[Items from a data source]
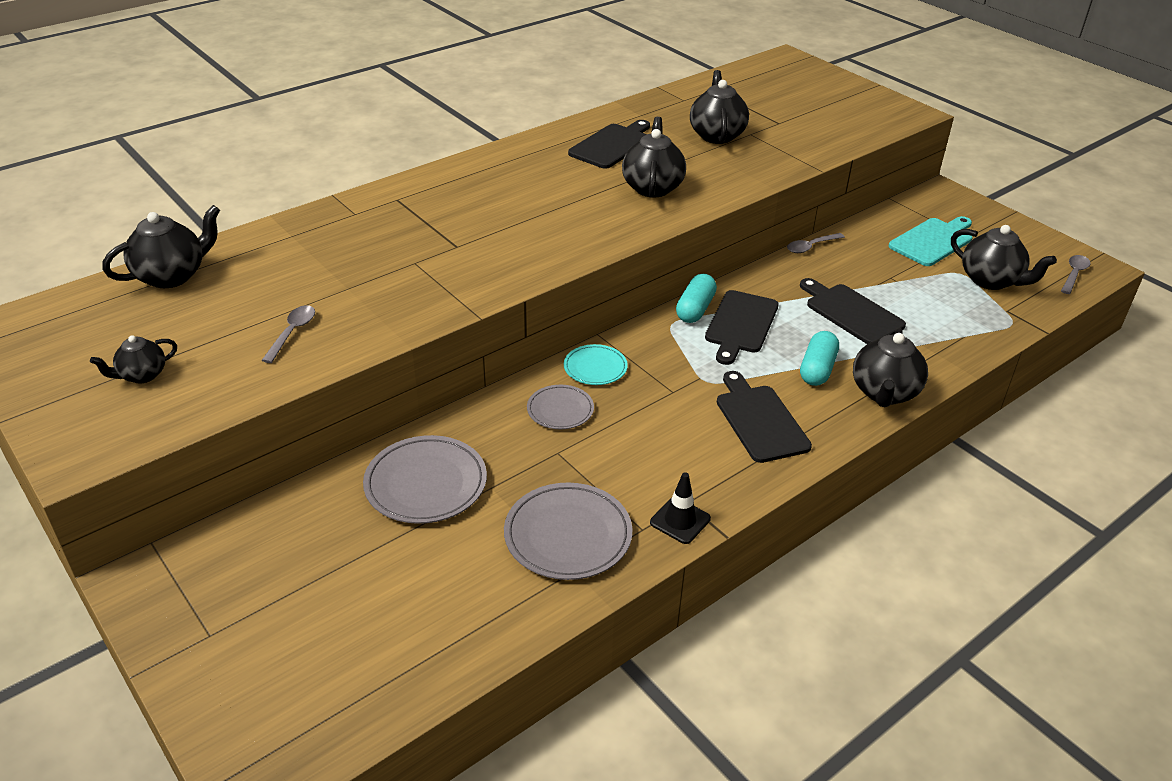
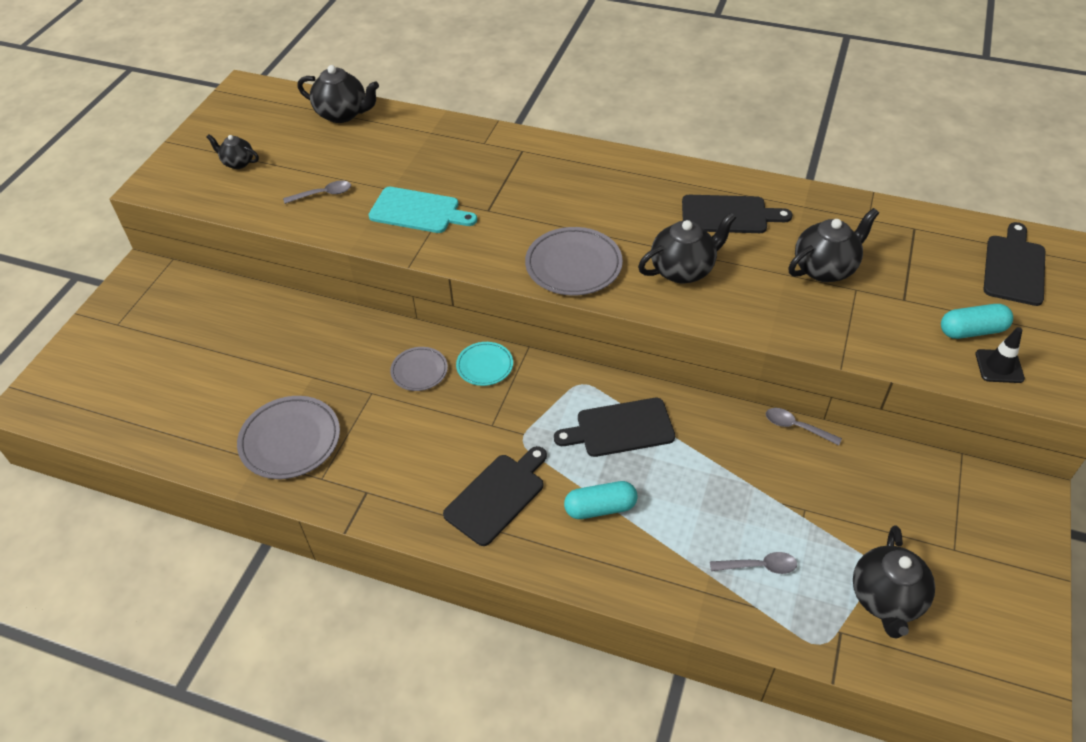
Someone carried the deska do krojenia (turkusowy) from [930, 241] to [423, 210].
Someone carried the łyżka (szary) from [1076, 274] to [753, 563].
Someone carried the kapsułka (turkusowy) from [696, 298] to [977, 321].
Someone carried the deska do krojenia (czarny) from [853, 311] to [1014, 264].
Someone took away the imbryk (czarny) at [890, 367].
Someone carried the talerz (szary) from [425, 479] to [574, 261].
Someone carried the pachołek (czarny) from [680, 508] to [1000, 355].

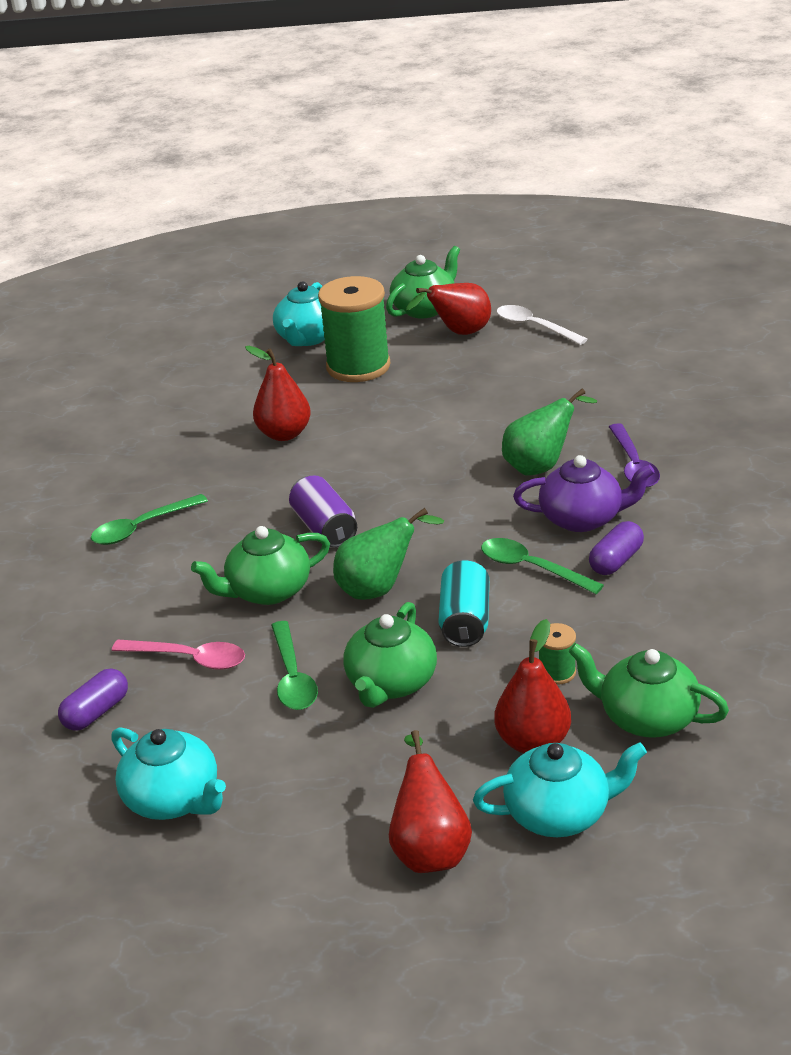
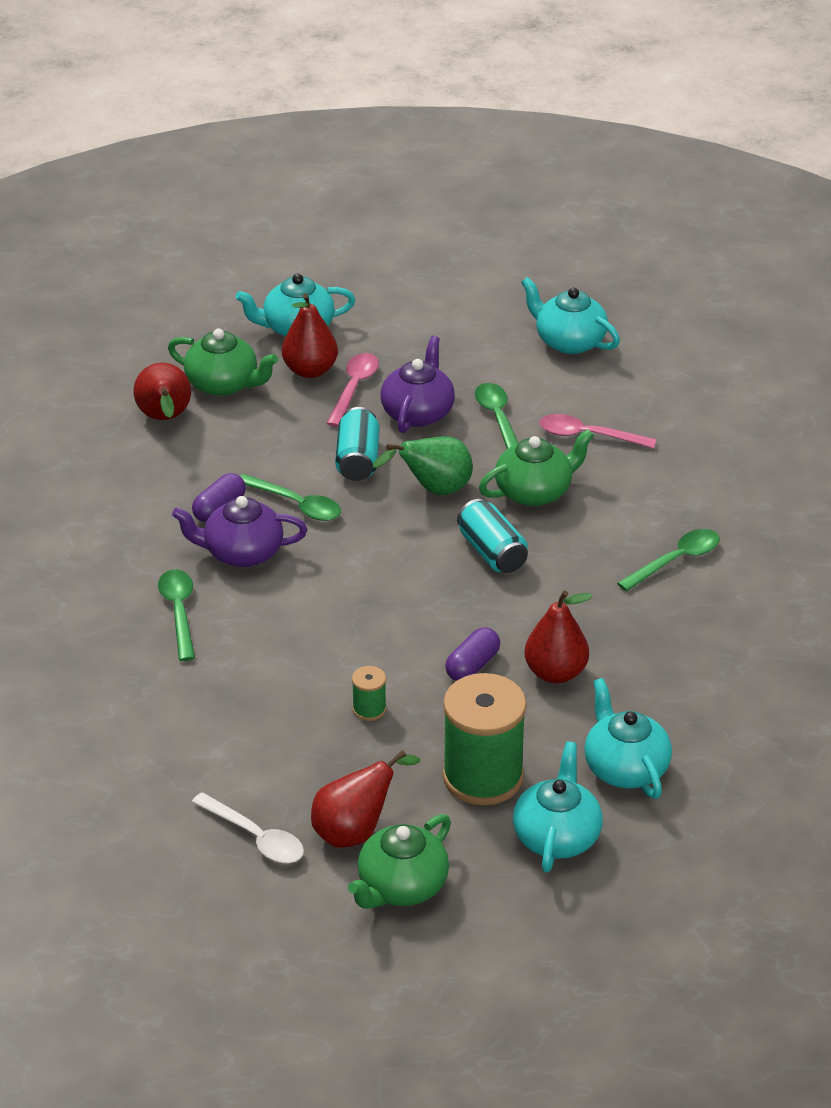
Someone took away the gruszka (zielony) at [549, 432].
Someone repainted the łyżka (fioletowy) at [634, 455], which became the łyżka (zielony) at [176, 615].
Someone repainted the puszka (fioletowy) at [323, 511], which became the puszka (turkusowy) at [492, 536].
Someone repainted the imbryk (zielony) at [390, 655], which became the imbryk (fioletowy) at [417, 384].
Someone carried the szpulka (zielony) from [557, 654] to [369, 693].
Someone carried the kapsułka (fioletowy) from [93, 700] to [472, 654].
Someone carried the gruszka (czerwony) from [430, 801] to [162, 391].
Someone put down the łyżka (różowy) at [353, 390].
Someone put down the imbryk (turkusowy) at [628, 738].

### YOUR INSTRUCTIONS
Say again, word for word, every line from the one with "Someone took away the imbryk" through the last line of the data above, minus the pictures.

### SOLUTION FOR THIS TASK
Someone took away the imbryk (czarny) at [890, 367].
Someone carried the talerz (szary) from [425, 479] to [574, 261].
Someone carried the pachołek (czarny) from [680, 508] to [1000, 355].

Someone took away the gruszka (zielony) at [549, 432].
Someone repainted the łyżka (fioletowy) at [634, 455], which became the łyżka (zielony) at [176, 615].
Someone repainted the puszka (fioletowy) at [323, 511], which became the puszka (turkusowy) at [492, 536].
Someone repainted the imbryk (zielony) at [390, 655], which became the imbryk (fioletowy) at [417, 384].
Someone carried the szpulka (zielony) from [557, 654] to [369, 693].
Someone carried the kapsułka (fioletowy) from [93, 700] to [472, 654].
Someone carried the gruszka (czerwony) from [430, 801] to [162, 391].
Someone put down the łyżka (różowy) at [353, 390].
Someone put down the imbryk (turkusowy) at [628, 738].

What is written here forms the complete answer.